Collected data
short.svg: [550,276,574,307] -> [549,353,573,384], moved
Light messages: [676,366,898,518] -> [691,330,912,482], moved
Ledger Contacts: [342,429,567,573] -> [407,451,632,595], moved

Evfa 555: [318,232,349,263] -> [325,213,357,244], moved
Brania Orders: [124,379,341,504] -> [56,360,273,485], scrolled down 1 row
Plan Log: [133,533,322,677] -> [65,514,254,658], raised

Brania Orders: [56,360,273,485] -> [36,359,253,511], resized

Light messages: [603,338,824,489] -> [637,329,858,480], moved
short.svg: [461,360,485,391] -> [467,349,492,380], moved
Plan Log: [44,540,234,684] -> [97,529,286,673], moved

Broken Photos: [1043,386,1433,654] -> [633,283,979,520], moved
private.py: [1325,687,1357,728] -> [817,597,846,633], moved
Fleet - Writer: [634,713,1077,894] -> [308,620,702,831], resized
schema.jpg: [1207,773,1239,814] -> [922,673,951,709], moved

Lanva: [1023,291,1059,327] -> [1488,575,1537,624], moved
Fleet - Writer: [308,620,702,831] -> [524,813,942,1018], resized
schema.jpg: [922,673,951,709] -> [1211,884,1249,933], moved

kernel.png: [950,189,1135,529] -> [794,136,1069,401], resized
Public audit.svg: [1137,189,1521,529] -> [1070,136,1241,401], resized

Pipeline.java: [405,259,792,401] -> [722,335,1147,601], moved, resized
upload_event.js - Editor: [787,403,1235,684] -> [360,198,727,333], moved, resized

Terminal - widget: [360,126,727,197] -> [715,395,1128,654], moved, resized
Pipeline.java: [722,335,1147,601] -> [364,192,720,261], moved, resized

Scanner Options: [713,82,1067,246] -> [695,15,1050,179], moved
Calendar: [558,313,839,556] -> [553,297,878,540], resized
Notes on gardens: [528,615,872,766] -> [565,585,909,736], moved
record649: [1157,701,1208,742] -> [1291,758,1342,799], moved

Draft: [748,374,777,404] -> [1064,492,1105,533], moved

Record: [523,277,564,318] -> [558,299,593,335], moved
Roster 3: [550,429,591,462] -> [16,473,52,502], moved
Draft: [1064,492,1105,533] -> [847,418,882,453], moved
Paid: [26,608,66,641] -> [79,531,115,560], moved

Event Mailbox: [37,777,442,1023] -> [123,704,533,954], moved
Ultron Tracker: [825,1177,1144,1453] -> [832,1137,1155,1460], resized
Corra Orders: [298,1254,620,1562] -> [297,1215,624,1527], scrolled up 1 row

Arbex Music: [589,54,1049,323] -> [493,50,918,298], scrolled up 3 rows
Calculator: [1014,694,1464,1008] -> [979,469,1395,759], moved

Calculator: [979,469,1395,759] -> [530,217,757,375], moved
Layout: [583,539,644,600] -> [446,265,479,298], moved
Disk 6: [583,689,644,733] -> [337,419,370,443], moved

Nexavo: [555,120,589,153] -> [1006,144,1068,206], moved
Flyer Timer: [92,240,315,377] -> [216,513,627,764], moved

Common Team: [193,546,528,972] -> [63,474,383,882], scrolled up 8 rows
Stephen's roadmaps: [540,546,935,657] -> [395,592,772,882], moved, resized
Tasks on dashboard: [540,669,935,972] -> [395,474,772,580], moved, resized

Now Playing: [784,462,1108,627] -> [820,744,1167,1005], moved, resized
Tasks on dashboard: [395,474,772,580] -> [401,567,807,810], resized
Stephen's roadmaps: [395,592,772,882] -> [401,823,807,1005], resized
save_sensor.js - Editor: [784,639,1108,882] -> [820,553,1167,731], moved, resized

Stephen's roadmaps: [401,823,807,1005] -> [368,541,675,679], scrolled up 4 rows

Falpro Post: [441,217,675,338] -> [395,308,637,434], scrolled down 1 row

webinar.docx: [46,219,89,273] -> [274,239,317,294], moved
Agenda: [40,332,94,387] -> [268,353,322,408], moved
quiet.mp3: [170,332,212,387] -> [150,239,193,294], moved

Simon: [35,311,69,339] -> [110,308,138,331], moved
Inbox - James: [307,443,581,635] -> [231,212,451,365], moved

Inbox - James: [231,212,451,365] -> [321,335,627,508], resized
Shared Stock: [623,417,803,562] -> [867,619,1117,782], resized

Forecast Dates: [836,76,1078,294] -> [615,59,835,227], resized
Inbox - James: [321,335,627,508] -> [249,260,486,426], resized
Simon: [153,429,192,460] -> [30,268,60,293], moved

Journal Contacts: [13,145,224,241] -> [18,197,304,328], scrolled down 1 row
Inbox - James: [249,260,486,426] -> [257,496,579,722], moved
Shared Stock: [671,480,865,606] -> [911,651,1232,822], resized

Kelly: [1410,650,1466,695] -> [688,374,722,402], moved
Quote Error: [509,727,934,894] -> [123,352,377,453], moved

• **WHAT YOU HAVE TO DO**:
Could you please repeat the data exactly as given?

• **TASK RESULT**:
short.svg: [550,276,574,307] -> [549,353,573,384], moved
Light messages: [676,366,898,518] -> [691,330,912,482], moved
Ledger Contacts: [342,429,567,573] -> [407,451,632,595], moved

Evfa 555: [318,232,349,263] -> [325,213,357,244], moved
Brania Orders: [124,379,341,504] -> [56,360,273,485], scrolled down 1 row
Plan Log: [133,533,322,677] -> [65,514,254,658], raised

Brania Orders: [56,360,273,485] -> [36,359,253,511], resized

Light messages: [603,338,824,489] -> [637,329,858,480], moved
short.svg: [461,360,485,391] -> [467,349,492,380], moved
Plan Log: [44,540,234,684] -> [97,529,286,673], moved

Broken Photos: [1043,386,1433,654] -> [633,283,979,520], moved
private.py: [1325,687,1357,728] -> [817,597,846,633], moved
Fleet - Writer: [634,713,1077,894] -> [308,620,702,831], resized
schema.jpg: [1207,773,1239,814] -> [922,673,951,709], moved

Lanva: [1023,291,1059,327] -> [1488,575,1537,624], moved
Fleet - Writer: [308,620,702,831] -> [524,813,942,1018], resized
schema.jpg: [922,673,951,709] -> [1211,884,1249,933], moved

kernel.png: [950,189,1135,529] -> [794,136,1069,401], resized
Public audit.svg: [1137,189,1521,529] -> [1070,136,1241,401], resized

Pipeline.java: [405,259,792,401] -> [722,335,1147,601], moved, resized
upload_event.js - Editor: [787,403,1235,684] -> [360,198,727,333], moved, resized

Terminal - widget: [360,126,727,197] -> [715,395,1128,654], moved, resized
Pipeline.java: [722,335,1147,601] -> [364,192,720,261], moved, resized

Scanner Options: [713,82,1067,246] -> [695,15,1050,179], moved
Calendar: [558,313,839,556] -> [553,297,878,540], resized
Notes on gardens: [528,615,872,766] -> [565,585,909,736], moved
record649: [1157,701,1208,742] -> [1291,758,1342,799], moved

Draft: [748,374,777,404] -> [1064,492,1105,533], moved

Record: [523,277,564,318] -> [558,299,593,335], moved
Roster 3: [550,429,591,462] -> [16,473,52,502], moved
Draft: [1064,492,1105,533] -> [847,418,882,453], moved
Paid: [26,608,66,641] -> [79,531,115,560], moved

Event Mailbox: [37,777,442,1023] -> [123,704,533,954], moved
Ultron Tracker: [825,1177,1144,1453] -> [832,1137,1155,1460], resized
Corra Orders: [298,1254,620,1562] -> [297,1215,624,1527], scrolled up 1 row

Arbex Music: [589,54,1049,323] -> [493,50,918,298], scrolled up 3 rows
Calculator: [1014,694,1464,1008] -> [979,469,1395,759], moved

Calculator: [979,469,1395,759] -> [530,217,757,375], moved
Layout: [583,539,644,600] -> [446,265,479,298], moved
Disk 6: [583,689,644,733] -> [337,419,370,443], moved

Nexavo: [555,120,589,153] -> [1006,144,1068,206], moved
Flyer Timer: [92,240,315,377] -> [216,513,627,764], moved

Common Team: [193,546,528,972] -> [63,474,383,882], scrolled up 8 rows
Stephen's roadmaps: [540,546,935,657] -> [395,592,772,882], moved, resized
Tasks on dashboard: [540,669,935,972] -> [395,474,772,580], moved, resized

Now Playing: [784,462,1108,627] -> [820,744,1167,1005], moved, resized
Tasks on dashboard: [395,474,772,580] -> [401,567,807,810], resized
Stephen's roadmaps: [395,592,772,882] -> [401,823,807,1005], resized
save_sensor.js - Editor: [784,639,1108,882] -> [820,553,1167,731], moved, resized

Stephen's roadmaps: [401,823,807,1005] -> [368,541,675,679], scrolled up 4 rows

Falpro Post: [441,217,675,338] -> [395,308,637,434], scrolled down 1 row

webinar.docx: [46,219,89,273] -> [274,239,317,294], moved
Agenda: [40,332,94,387] -> [268,353,322,408], moved
quiet.mp3: [170,332,212,387] -> [150,239,193,294], moved

Simon: [35,311,69,339] -> [110,308,138,331], moved
Inbox - James: [307,443,581,635] -> [231,212,451,365], moved

Inbox - James: [231,212,451,365] -> [321,335,627,508], resized
Shared Stock: [623,417,803,562] -> [867,619,1117,782], resized

Forecast Dates: [836,76,1078,294] -> [615,59,835,227], resized
Inbox - James: [321,335,627,508] -> [249,260,486,426], resized
Simon: [153,429,192,460] -> [30,268,60,293], moved

Journal Contacts: [13,145,224,241] -> [18,197,304,328], scrolled down 1 row
Inbox - James: [249,260,486,426] -> [257,496,579,722], moved
Shared Stock: [671,480,865,606] -> [911,651,1232,822], resized

Kelly: [1410,650,1466,695] -> [688,374,722,402], moved
Quote Error: [509,727,934,894] -> [123,352,377,453], moved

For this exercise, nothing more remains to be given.